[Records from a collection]

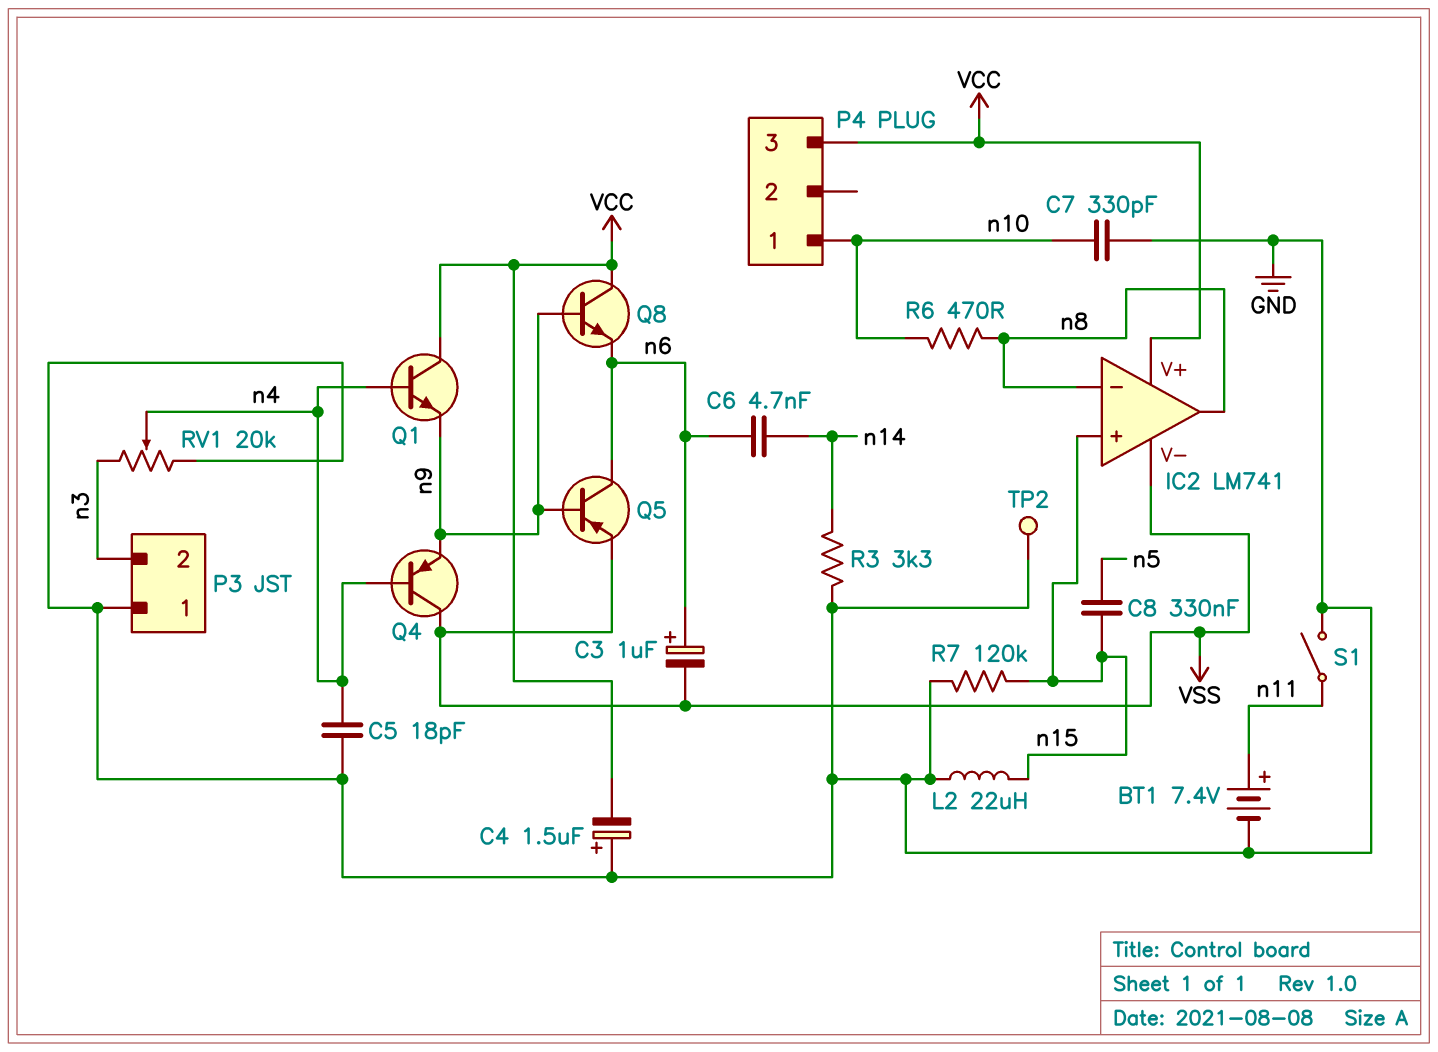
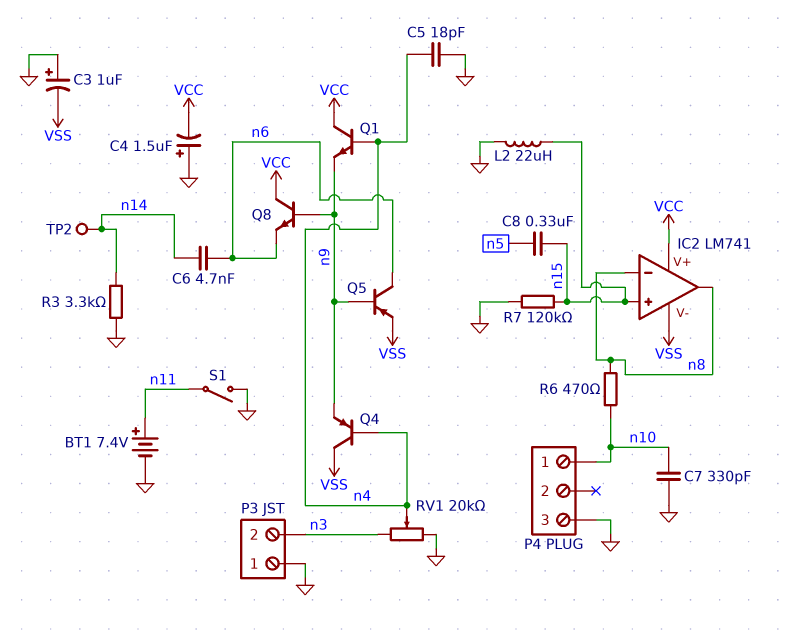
C3: 1uF (plus n6, minus VSS) -> 1uF (plus GND, minus VSS)
P4 pin 3: VCC -> GND
TP2: test point (GND) -> test point (n14)

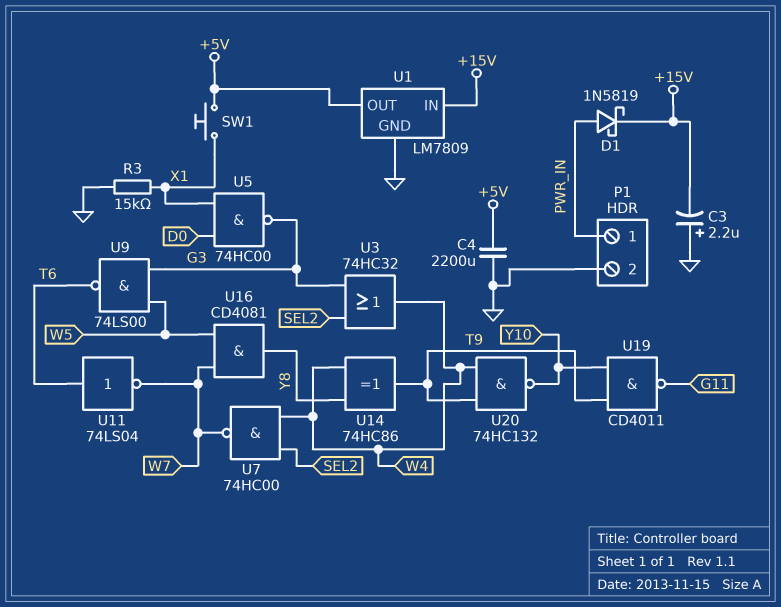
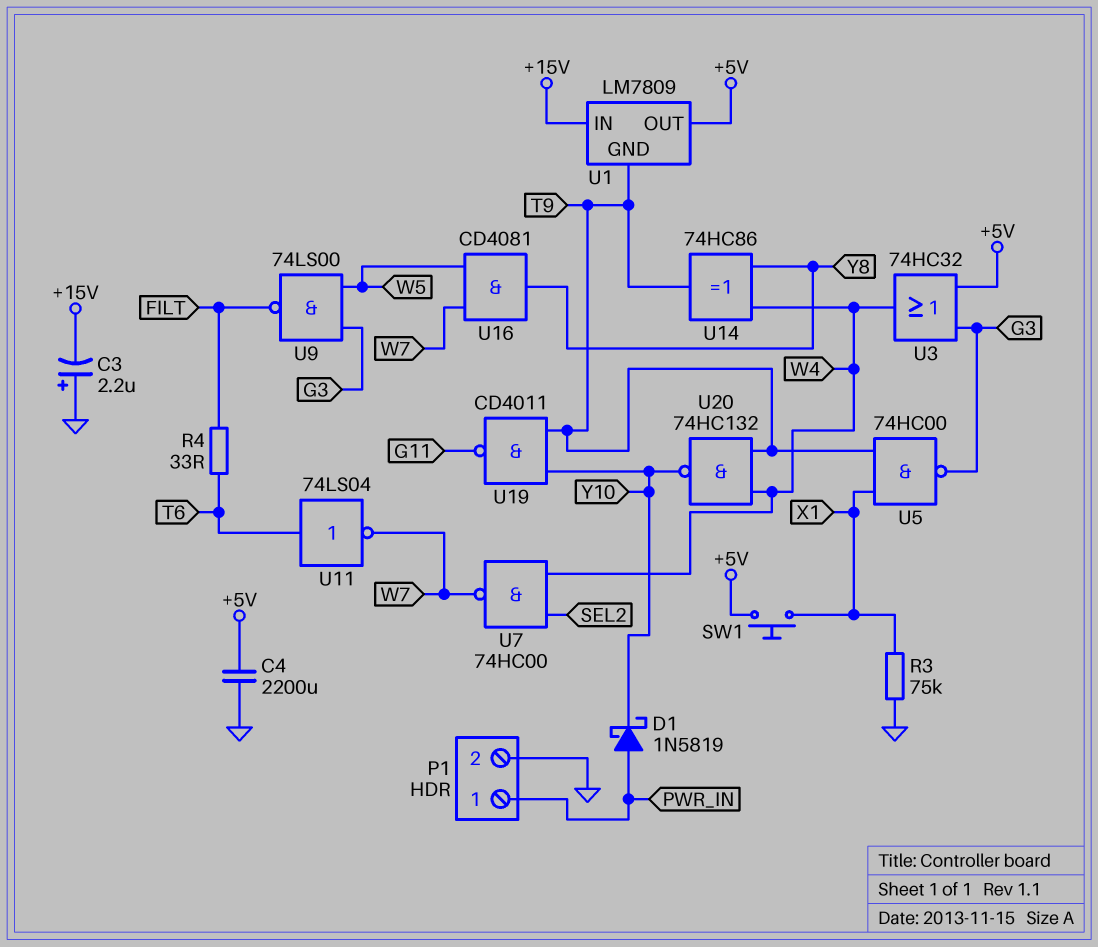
D1: schottky 1N5819 (A PWR_IN, K +15V) -> schottky 1N5819 (A PWR_IN, K Y10)
R3: 15k (GND, X1) -> 75k (GND, X1)
R4: none -> 33 (FILT, T6)
U1 pin GND: GND -> T9
U3: OR 74HC32 (in G3, in SEL2, out W4) -> OR 74HC32 (in +5V, in G3, out W4)
U5: NAND 74HC00 (in D0, in X1, out G3) -> NAND 74HC00 (in T9, in X1, out G3)
U9: NAND 74LS00 (in G3, in W5, out T6) -> NAND 74LS00 (in G3, in W5, out FILT)

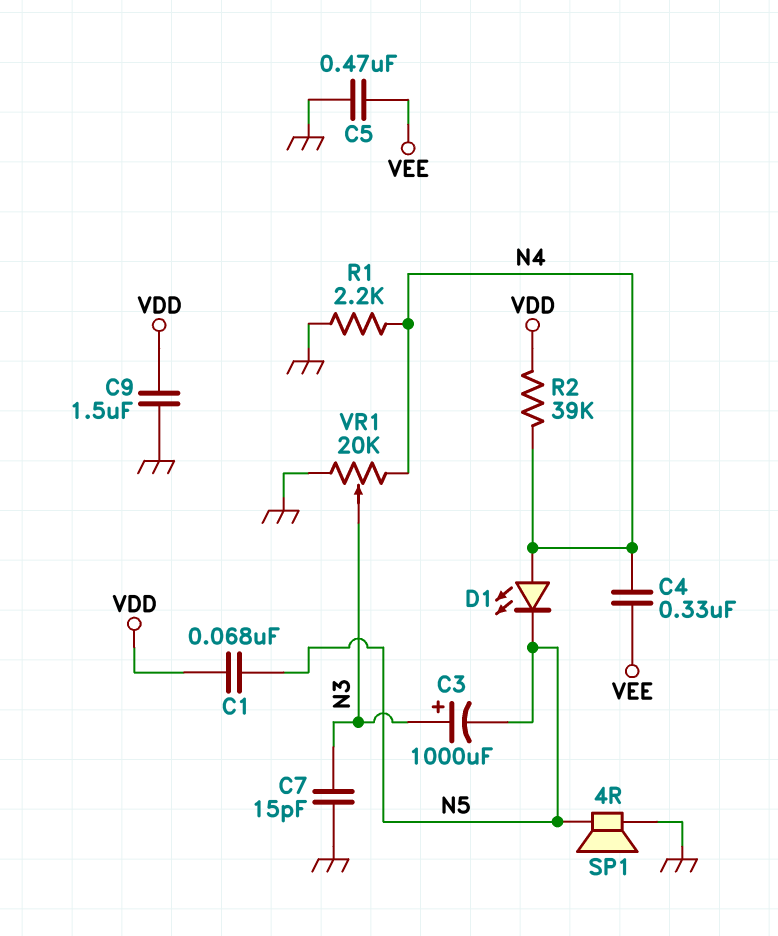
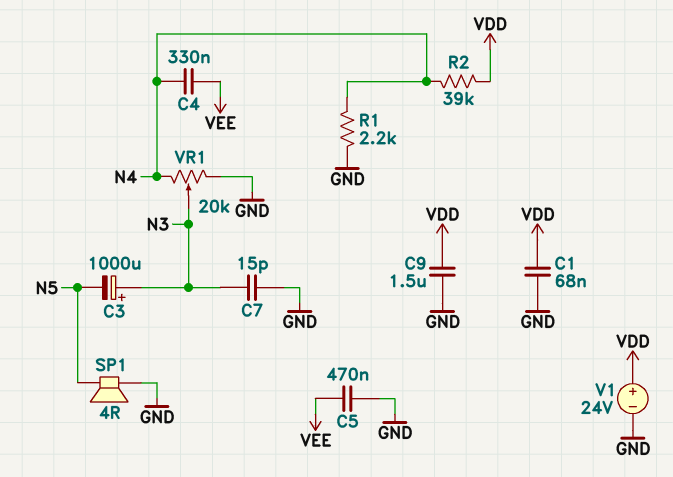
C1: 68nF (N5, VDD) -> 68nF (GND, VDD)
D1: LED (A N4, K N5) -> none
V1: none -> 24V (plus VDD, minus GND)

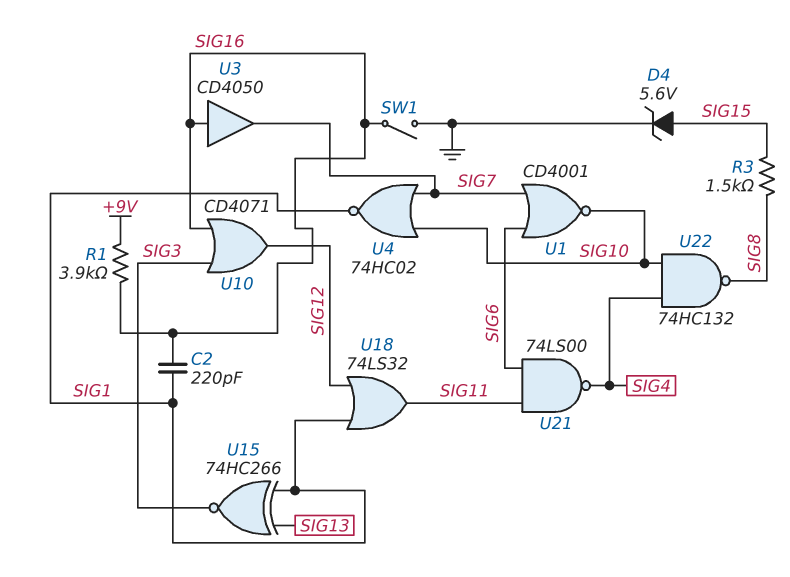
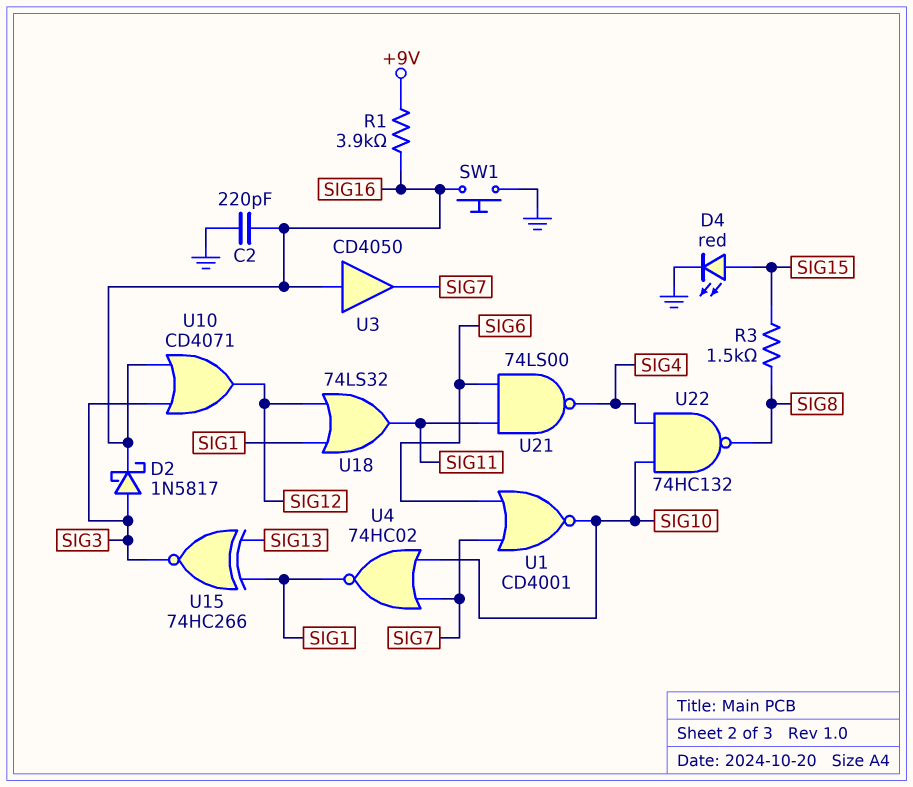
C2: 220pF (SIG1, SIG16) -> 220pF (GND, SIG16)
D2: none -> schottky 1N5817 (A SIG3, K SIG16)
D4: zener 5.6V (A SIG15, K GND) -> LED red (A SIG15, K GND)
SW1: switch (GND, SIG16) -> button (GND, SIG16)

# [Task to carry out]
Your output should consist solely of the lines from the line containing "P4 pin 3: VCC -> GND" through the last line of the entries, verbatim, minus any pictures.

# [Solved problem]
P4 pin 3: VCC -> GND
TP2: test point (GND) -> test point (n14)

D1: schottky 1N5819 (A PWR_IN, K +15V) -> schottky 1N5819 (A PWR_IN, K Y10)
R3: 15k (GND, X1) -> 75k (GND, X1)
R4: none -> 33 (FILT, T6)
U1 pin GND: GND -> T9
U3: OR 74HC32 (in G3, in SEL2, out W4) -> OR 74HC32 (in +5V, in G3, out W4)
U5: NAND 74HC00 (in D0, in X1, out G3) -> NAND 74HC00 (in T9, in X1, out G3)
U9: NAND 74LS00 (in G3, in W5, out T6) -> NAND 74LS00 (in G3, in W5, out FILT)

C1: 68nF (N5, VDD) -> 68nF (GND, VDD)
D1: LED (A N4, K N5) -> none
V1: none -> 24V (plus VDD, minus GND)

C2: 220pF (SIG1, SIG16) -> 220pF (GND, SIG16)
D2: none -> schottky 1N5817 (A SIG3, K SIG16)
D4: zener 5.6V (A SIG15, K GND) -> LED red (A SIG15, K GND)
SW1: switch (GND, SIG16) -> button (GND, SIG16)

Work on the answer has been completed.